§ **Your task**: Collect from the data below each line with "DGND".
-- Provided entries follows --
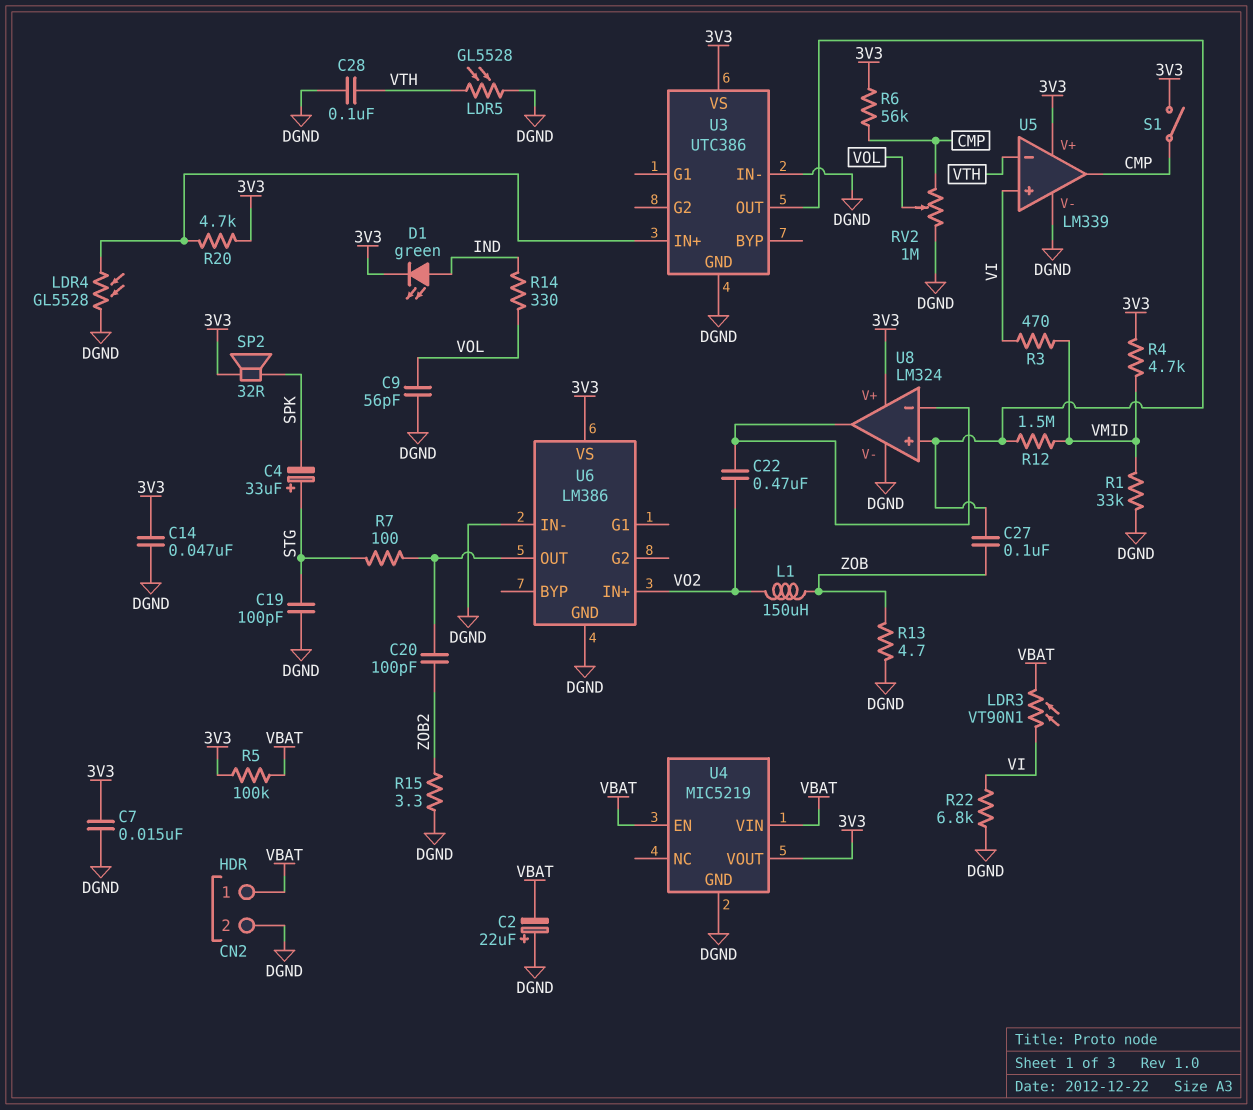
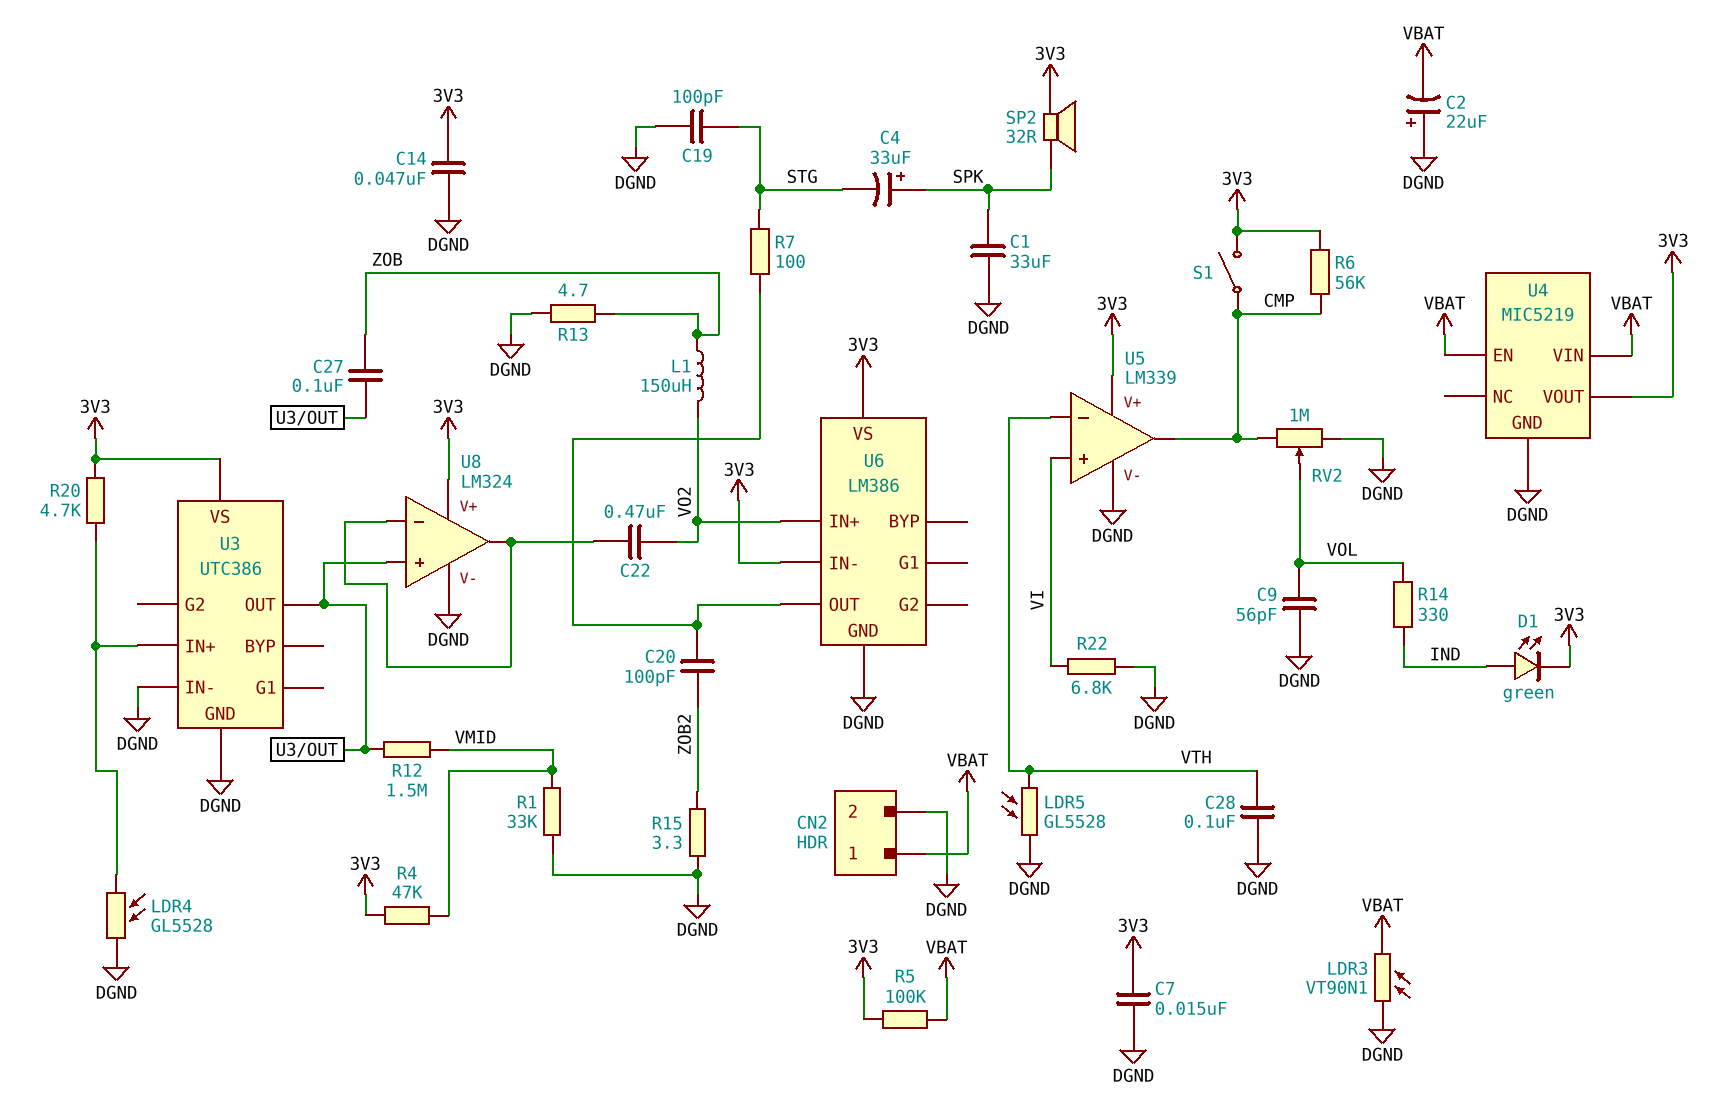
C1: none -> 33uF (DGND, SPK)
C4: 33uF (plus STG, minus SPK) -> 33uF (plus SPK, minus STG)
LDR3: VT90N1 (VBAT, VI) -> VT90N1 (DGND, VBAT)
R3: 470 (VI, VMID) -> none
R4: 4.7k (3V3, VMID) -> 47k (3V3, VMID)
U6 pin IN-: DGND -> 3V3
-- Provided entries concluded --
-- Provided entries follows --
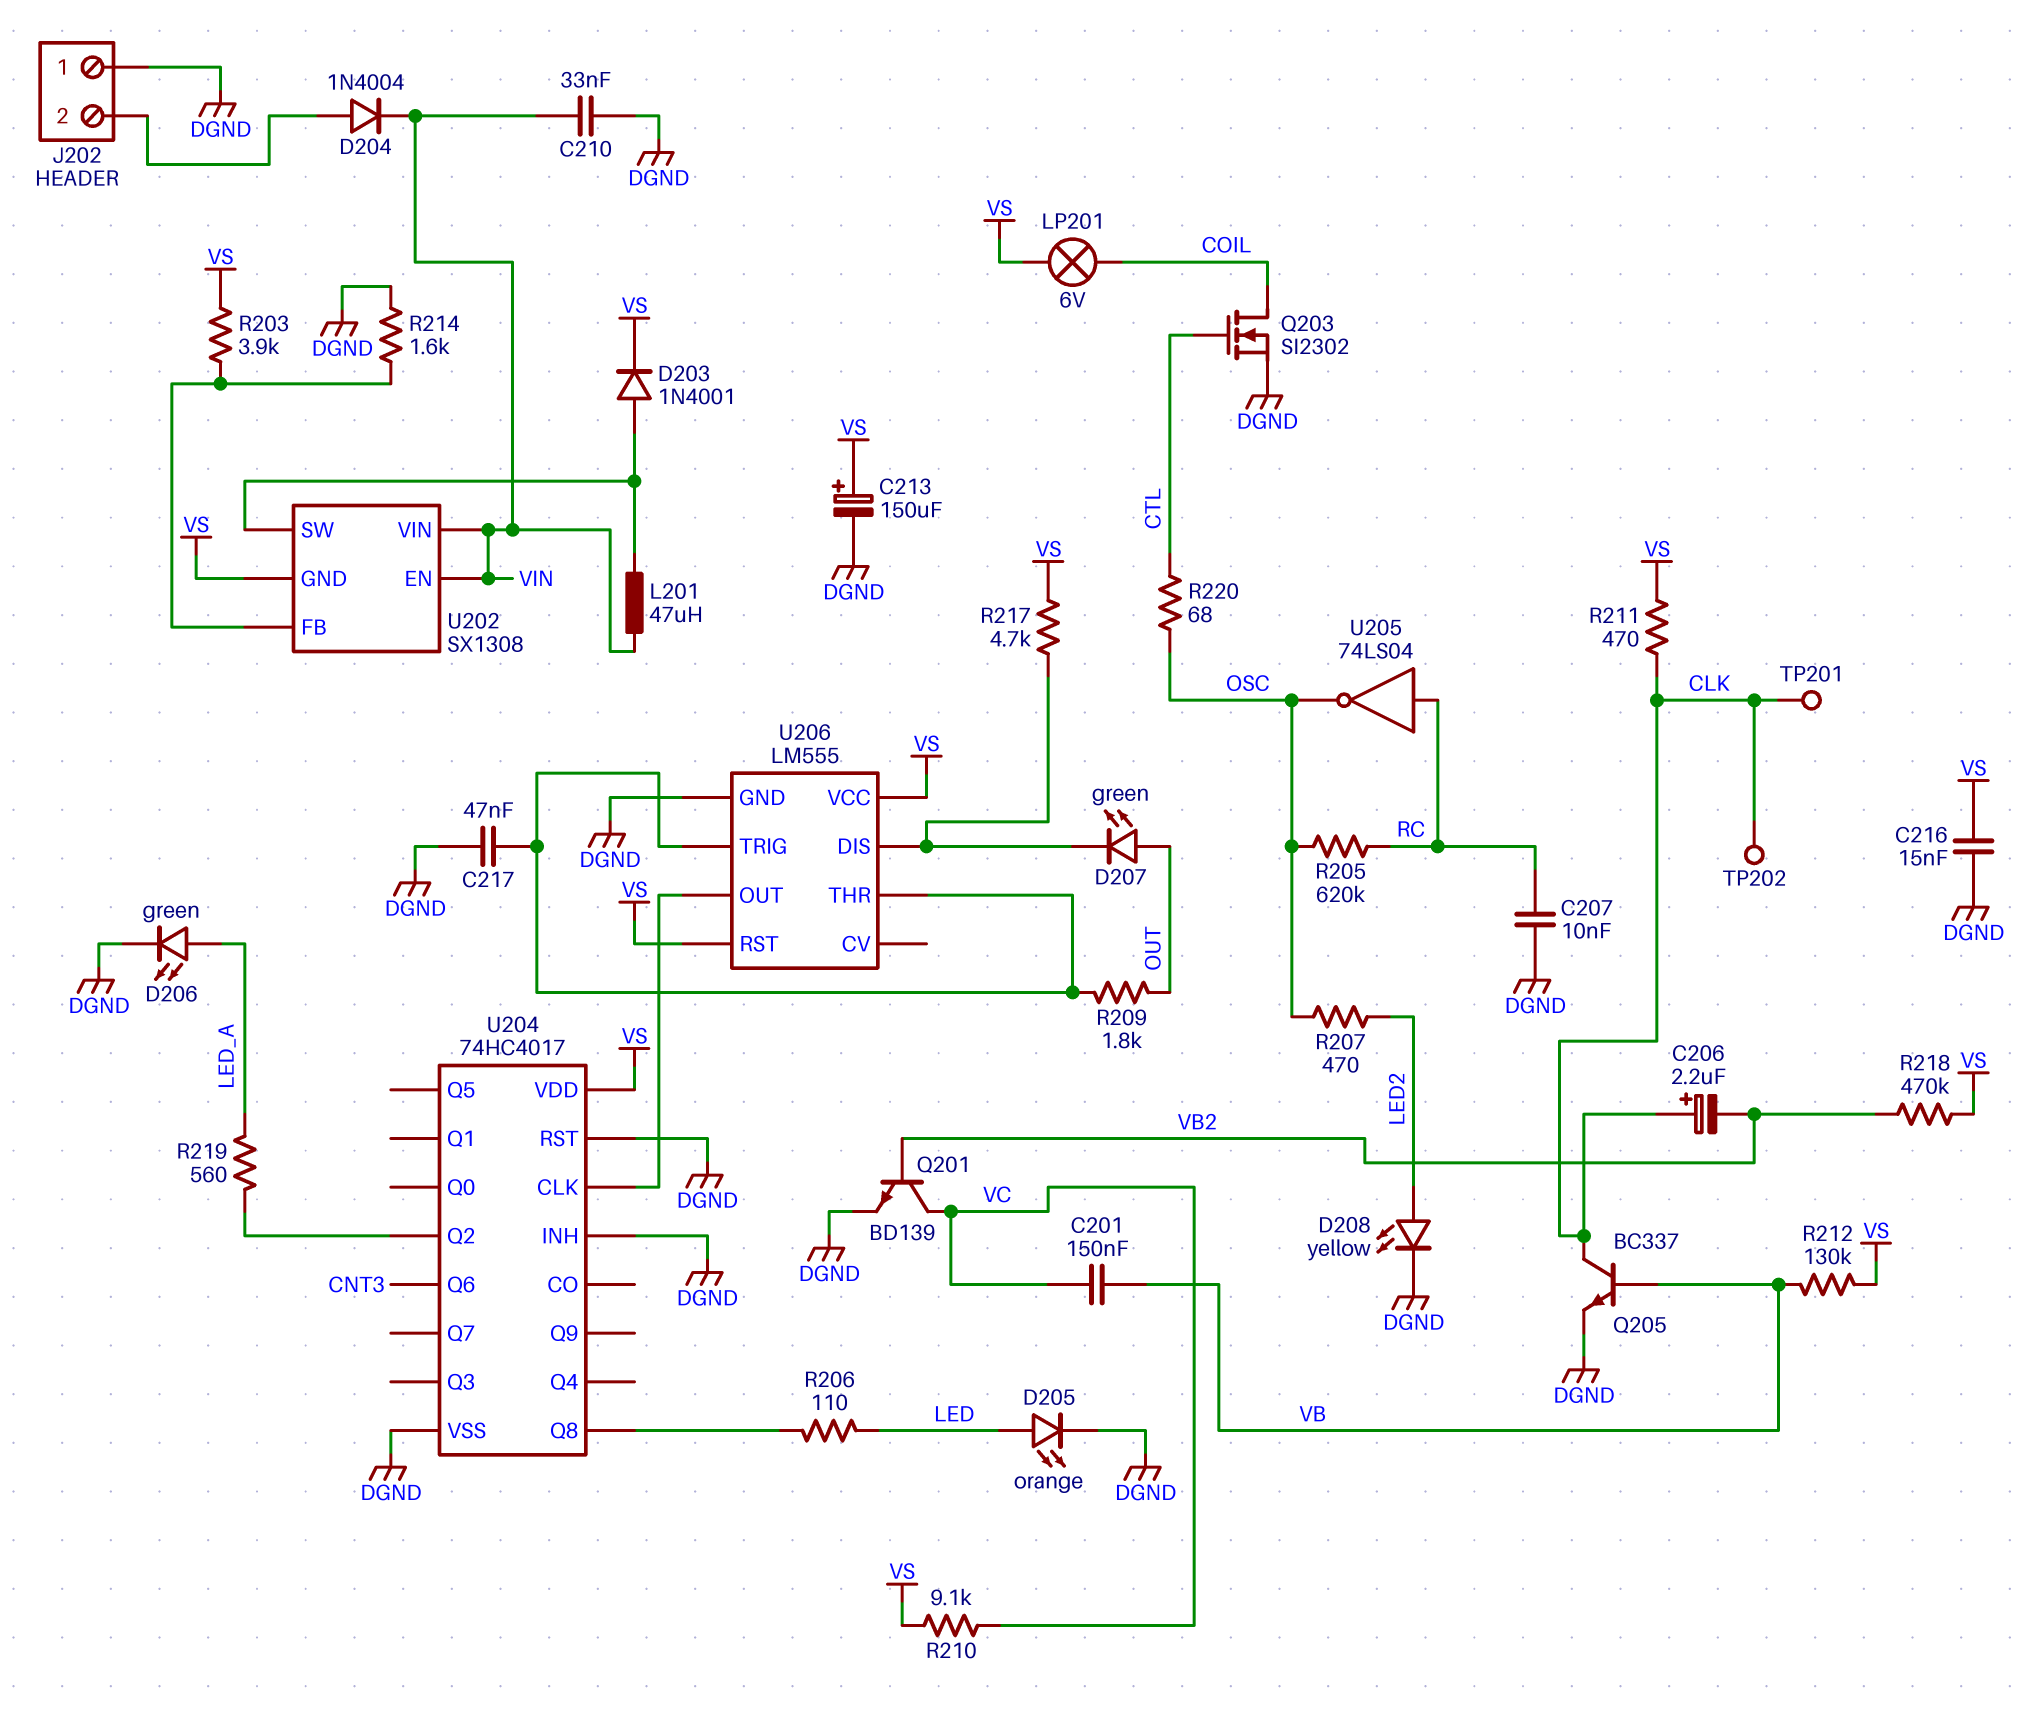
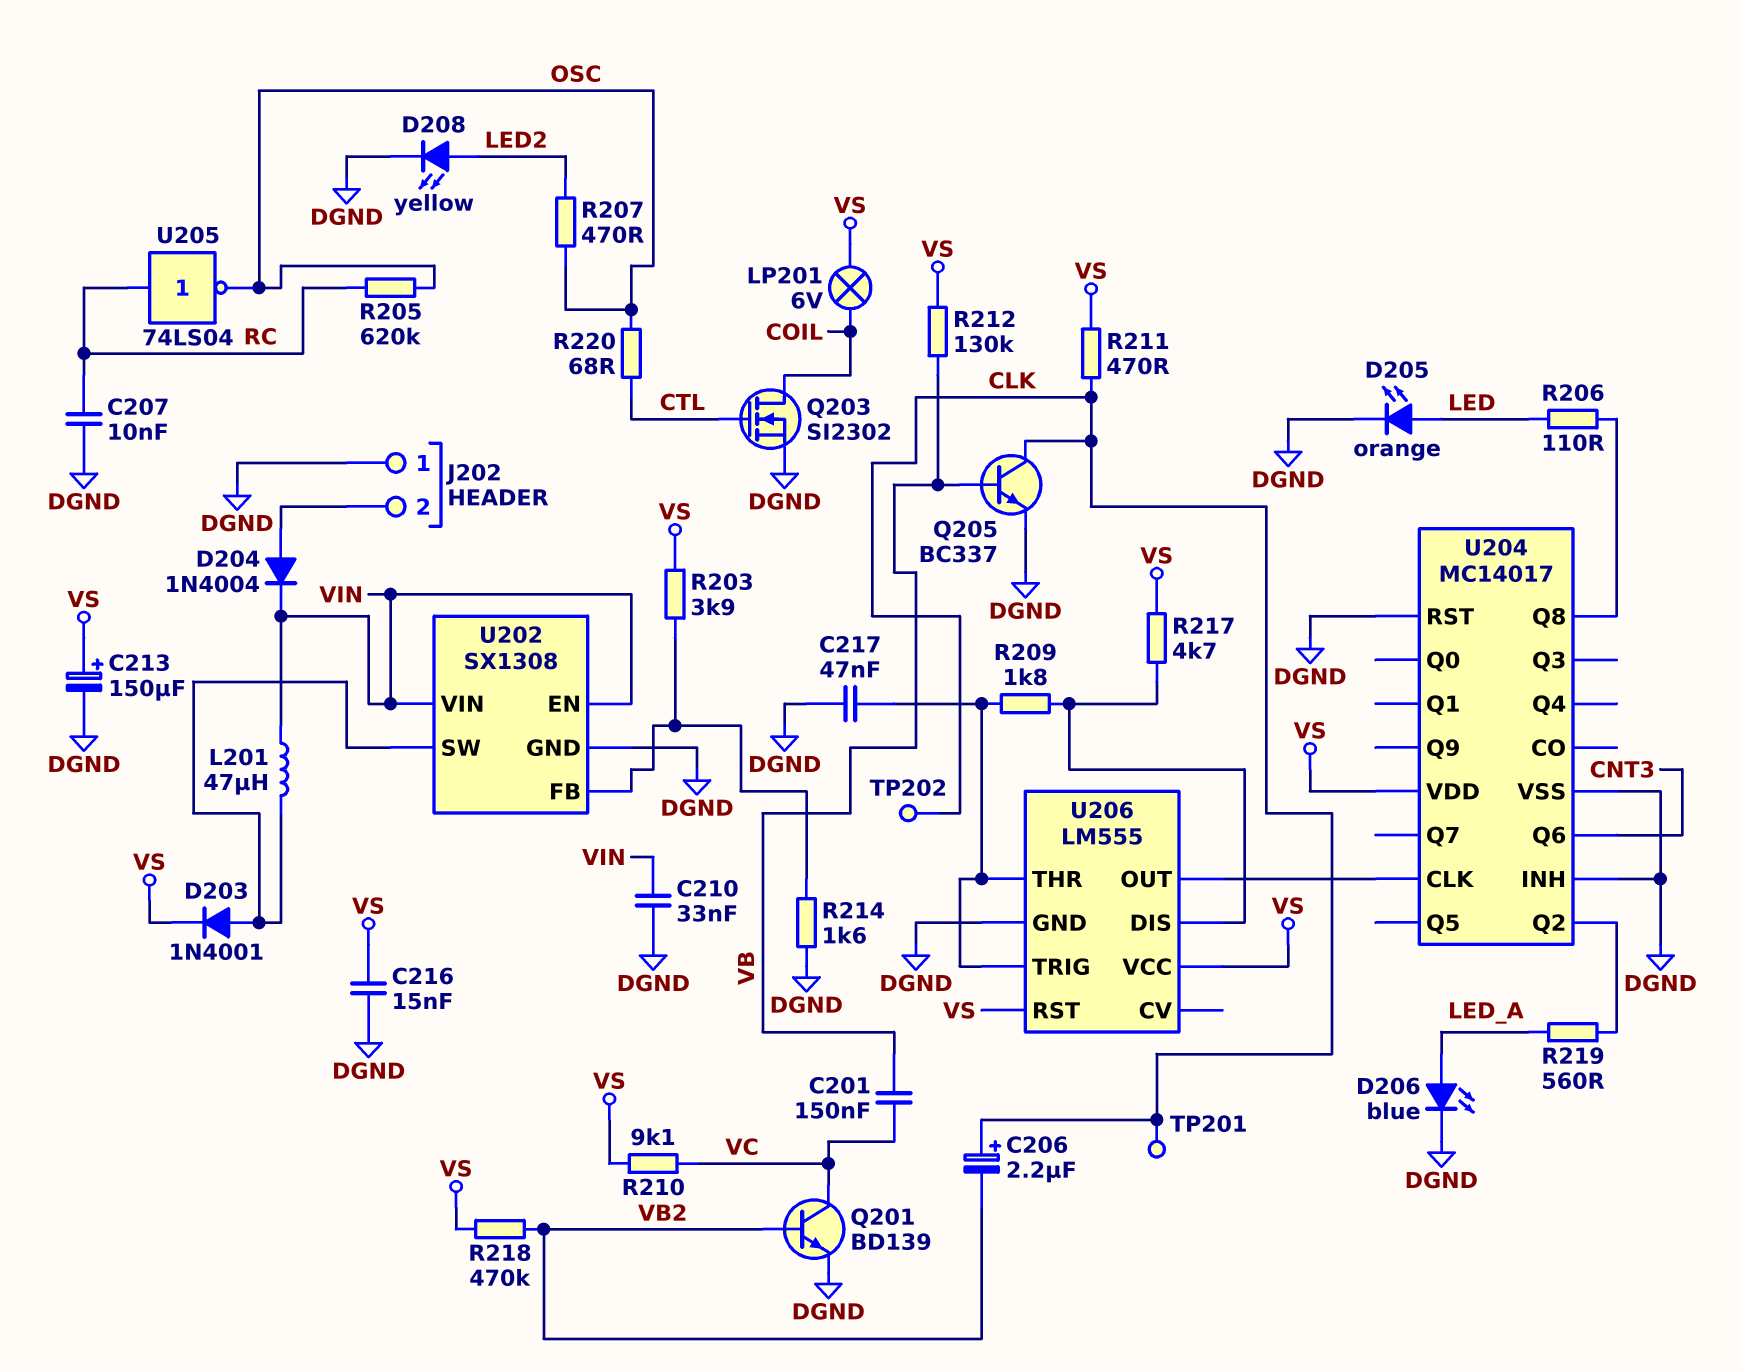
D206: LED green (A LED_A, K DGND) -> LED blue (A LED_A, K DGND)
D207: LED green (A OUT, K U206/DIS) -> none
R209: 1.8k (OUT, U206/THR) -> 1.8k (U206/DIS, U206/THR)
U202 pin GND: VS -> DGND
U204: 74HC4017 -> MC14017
-- Provided entries concluded --
§ **Response to the exercise**:
C1: none -> 33uF (DGND, SPK)
LDR3: VT90N1 (VBAT, VI) -> VT90N1 (DGND, VBAT)
U6 pin IN-: DGND -> 3V3
D206: LED green (A LED_A, K DGND) -> LED blue (A LED_A, K DGND)
U202 pin GND: VS -> DGND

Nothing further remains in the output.